What is being asked ▸
Reproduce the material that follows, keeping every line exactly as it is.

Exercise materials ▸
▼
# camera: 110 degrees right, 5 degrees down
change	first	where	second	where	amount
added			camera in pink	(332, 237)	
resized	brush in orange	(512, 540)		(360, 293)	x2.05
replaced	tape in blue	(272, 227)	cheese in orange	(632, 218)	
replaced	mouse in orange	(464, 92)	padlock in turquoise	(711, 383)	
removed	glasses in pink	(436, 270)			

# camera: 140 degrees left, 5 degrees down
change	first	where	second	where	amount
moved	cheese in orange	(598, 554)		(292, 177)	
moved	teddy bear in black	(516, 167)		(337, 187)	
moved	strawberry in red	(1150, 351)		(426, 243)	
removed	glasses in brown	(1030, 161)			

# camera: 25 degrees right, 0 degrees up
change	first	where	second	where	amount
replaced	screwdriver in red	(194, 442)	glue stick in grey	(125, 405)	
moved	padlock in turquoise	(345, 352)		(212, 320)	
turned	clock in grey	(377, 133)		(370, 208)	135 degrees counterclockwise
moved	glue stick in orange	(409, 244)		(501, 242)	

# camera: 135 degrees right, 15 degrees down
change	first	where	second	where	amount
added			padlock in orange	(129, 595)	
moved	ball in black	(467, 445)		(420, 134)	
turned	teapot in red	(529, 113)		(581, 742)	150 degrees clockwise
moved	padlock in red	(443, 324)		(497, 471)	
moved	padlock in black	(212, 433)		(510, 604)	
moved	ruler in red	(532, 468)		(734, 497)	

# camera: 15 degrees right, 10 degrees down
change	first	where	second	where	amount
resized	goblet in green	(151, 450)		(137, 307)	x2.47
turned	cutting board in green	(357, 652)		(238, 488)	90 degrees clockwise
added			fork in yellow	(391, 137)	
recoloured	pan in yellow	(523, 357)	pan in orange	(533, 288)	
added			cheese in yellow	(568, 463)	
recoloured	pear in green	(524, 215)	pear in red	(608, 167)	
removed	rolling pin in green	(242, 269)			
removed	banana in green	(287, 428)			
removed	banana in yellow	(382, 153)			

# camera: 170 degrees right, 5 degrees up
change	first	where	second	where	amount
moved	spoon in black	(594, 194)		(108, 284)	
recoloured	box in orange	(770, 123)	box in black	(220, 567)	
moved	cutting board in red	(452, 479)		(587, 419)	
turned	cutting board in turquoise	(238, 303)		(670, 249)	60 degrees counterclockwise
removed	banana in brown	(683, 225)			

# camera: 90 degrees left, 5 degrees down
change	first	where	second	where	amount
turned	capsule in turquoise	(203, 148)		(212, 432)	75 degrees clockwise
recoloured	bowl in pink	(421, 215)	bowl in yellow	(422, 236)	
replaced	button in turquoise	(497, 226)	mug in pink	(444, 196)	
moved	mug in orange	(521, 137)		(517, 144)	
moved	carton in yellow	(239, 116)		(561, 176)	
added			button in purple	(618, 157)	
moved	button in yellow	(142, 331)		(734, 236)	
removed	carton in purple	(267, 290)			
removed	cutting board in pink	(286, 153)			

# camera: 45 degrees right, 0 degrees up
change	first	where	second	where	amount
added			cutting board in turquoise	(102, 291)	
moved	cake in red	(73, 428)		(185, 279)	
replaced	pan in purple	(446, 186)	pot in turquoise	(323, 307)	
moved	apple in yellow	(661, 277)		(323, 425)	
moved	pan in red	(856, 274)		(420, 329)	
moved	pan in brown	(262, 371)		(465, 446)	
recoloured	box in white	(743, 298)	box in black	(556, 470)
▲
Answer to this exercise ▸
# camera: 110 degrees right, 5 degrees down
change	first	where	second	where	amount
added			camera in pink	(332, 237)	
resized	brush in orange	(512, 540)		(360, 293)	x2.05
replaced	tape in blue	(272, 227)	cheese in orange	(632, 218)	
replaced	mouse in orange	(464, 92)	padlock in turquoise	(711, 383)	
removed	glasses in pink	(436, 270)			

# camera: 140 degrees left, 5 degrees down
change	first	where	second	where	amount
moved	cheese in orange	(598, 554)		(292, 177)	
moved	teddy bear in black	(516, 167)		(337, 187)	
moved	strawberry in red	(1150, 351)		(426, 243)	
removed	glasses in brown	(1030, 161)			

# camera: 25 degrees right, 0 degrees up
change	first	where	second	where	amount
replaced	screwdriver in red	(194, 442)	glue stick in grey	(125, 405)	
moved	padlock in turquoise	(345, 352)		(212, 320)	
turned	clock in grey	(377, 133)		(370, 208)	135 degrees counterclockwise
moved	glue stick in orange	(409, 244)		(501, 242)	

# camera: 135 degrees right, 15 degrees down
change	first	where	second	where	amount
added			padlock in orange	(129, 595)	
moved	ball in black	(467, 445)		(420, 134)	
turned	teapot in red	(529, 113)		(581, 742)	150 degrees clockwise
moved	padlock in red	(443, 324)		(497, 471)	
moved	padlock in black	(212, 433)		(510, 604)	
moved	ruler in red	(532, 468)		(734, 497)	

# camera: 15 degrees right, 10 degrees down
change	first	where	second	where	amount
resized	goblet in green	(151, 450)		(137, 307)	x2.47
turned	cutting board in green	(357, 652)		(238, 488)	90 degrees clockwise
added			fork in yellow	(391, 137)	
recoloured	pan in yellow	(523, 357)	pan in orange	(533, 288)	
added			cheese in yellow	(568, 463)	
recoloured	pear in green	(524, 215)	pear in red	(608, 167)	
removed	rolling pin in green	(242, 269)			
removed	banana in green	(287, 428)			
removed	banana in yellow	(382, 153)			

# camera: 170 degrees right, 5 degrees up
change	first	where	second	where	amount
moved	spoon in black	(594, 194)		(108, 284)	
recoloured	box in orange	(770, 123)	box in black	(220, 567)	
moved	cutting board in red	(452, 479)		(587, 419)	
turned	cutting board in turquoise	(238, 303)		(670, 249)	60 degrees counterclockwise
removed	banana in brown	(683, 225)			

# camera: 90 degrees left, 5 degrees down
change	first	where	second	where	amount
turned	capsule in turquoise	(203, 148)		(212, 432)	75 degrees clockwise
recoloured	bowl in pink	(421, 215)	bowl in yellow	(422, 236)	
replaced	button in turquoise	(497, 226)	mug in pink	(444, 196)	
moved	mug in orange	(521, 137)		(517, 144)	
moved	carton in yellow	(239, 116)		(561, 176)	
added			button in purple	(618, 157)	
moved	button in yellow	(142, 331)		(734, 236)	
removed	carton in purple	(267, 290)			
removed	cutting board in pink	(286, 153)			

# camera: 45 degrees right, 0 degrees up
change	first	where	second	where	amount
added			cutting board in turquoise	(102, 291)	
moved	cake in red	(73, 428)		(185, 279)	
replaced	pan in purple	(446, 186)	pot in turquoise	(323, 307)	
moved	apple in yellow	(661, 277)		(323, 425)	
moved	pan in red	(856, 274)		(420, 329)	
moved	pan in brown	(262, 371)		(465, 446)	
recoloured	box in white	(743, 298)	box in black	(556, 470)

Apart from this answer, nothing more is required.